• [Required work]: Every line from the top of the records through the line containing "replace,pot de fleurs/orange,[502" should be retyped exactly; the pictures should not.

Object transformation records
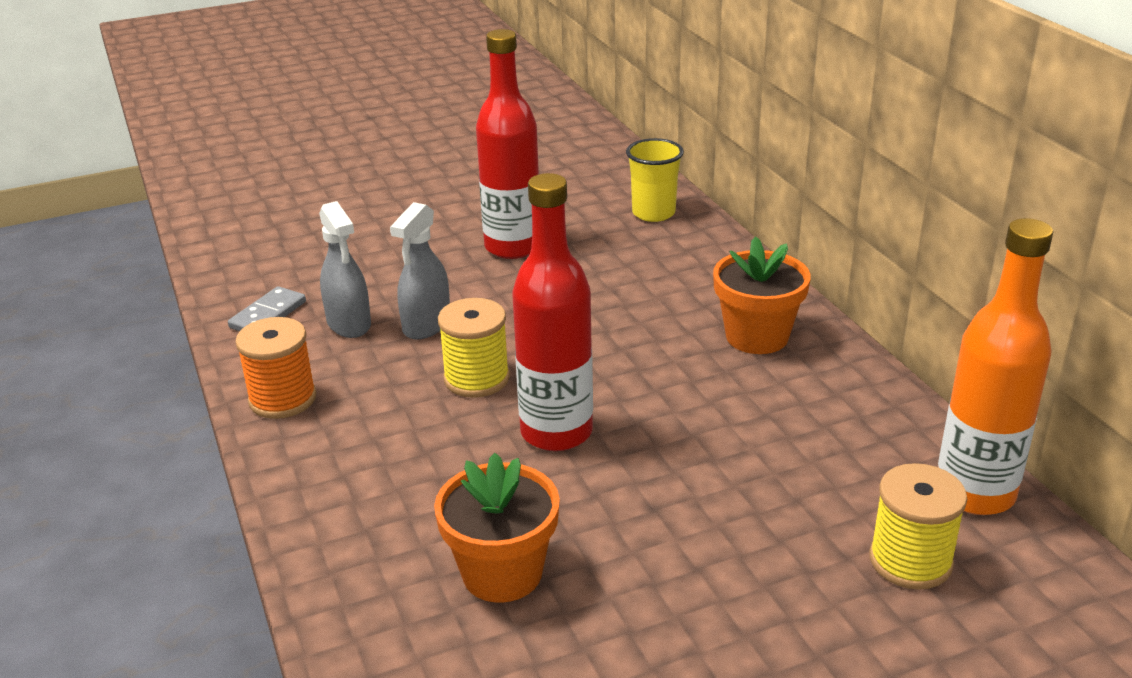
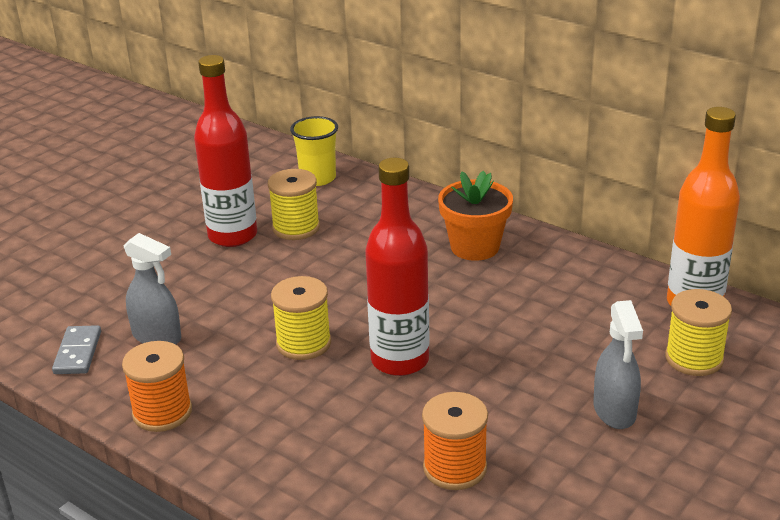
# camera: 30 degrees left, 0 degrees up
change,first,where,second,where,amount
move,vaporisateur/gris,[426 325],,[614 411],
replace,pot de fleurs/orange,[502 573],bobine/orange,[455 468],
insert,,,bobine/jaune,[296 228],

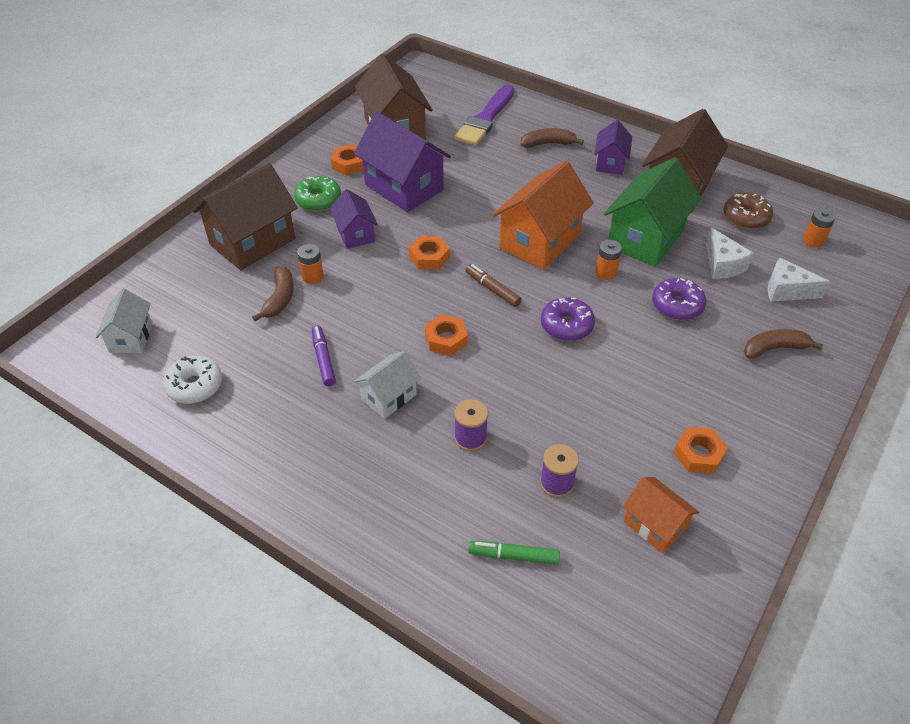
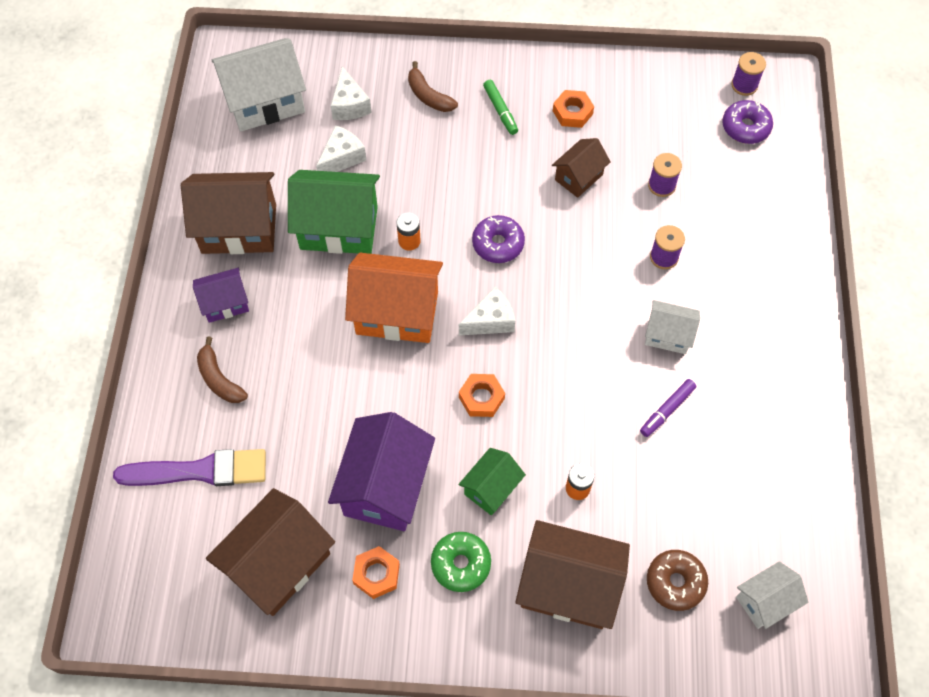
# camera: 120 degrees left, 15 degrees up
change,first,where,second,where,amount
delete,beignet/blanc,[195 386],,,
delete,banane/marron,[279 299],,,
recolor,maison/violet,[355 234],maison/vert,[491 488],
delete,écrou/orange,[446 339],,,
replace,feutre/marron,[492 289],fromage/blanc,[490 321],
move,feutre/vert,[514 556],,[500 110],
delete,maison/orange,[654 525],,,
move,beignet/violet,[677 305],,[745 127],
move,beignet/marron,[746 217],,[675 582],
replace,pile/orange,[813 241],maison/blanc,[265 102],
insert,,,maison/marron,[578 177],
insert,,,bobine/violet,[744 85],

• [Written solution]:
# camera: 30 degrees left, 0 degrees up
change,first,where,second,where,amount
move,vaporisateur/gris,[426 325],,[614 411],
replace,pot de fleurs/orange,[502 573],bobine/orange,[455 468],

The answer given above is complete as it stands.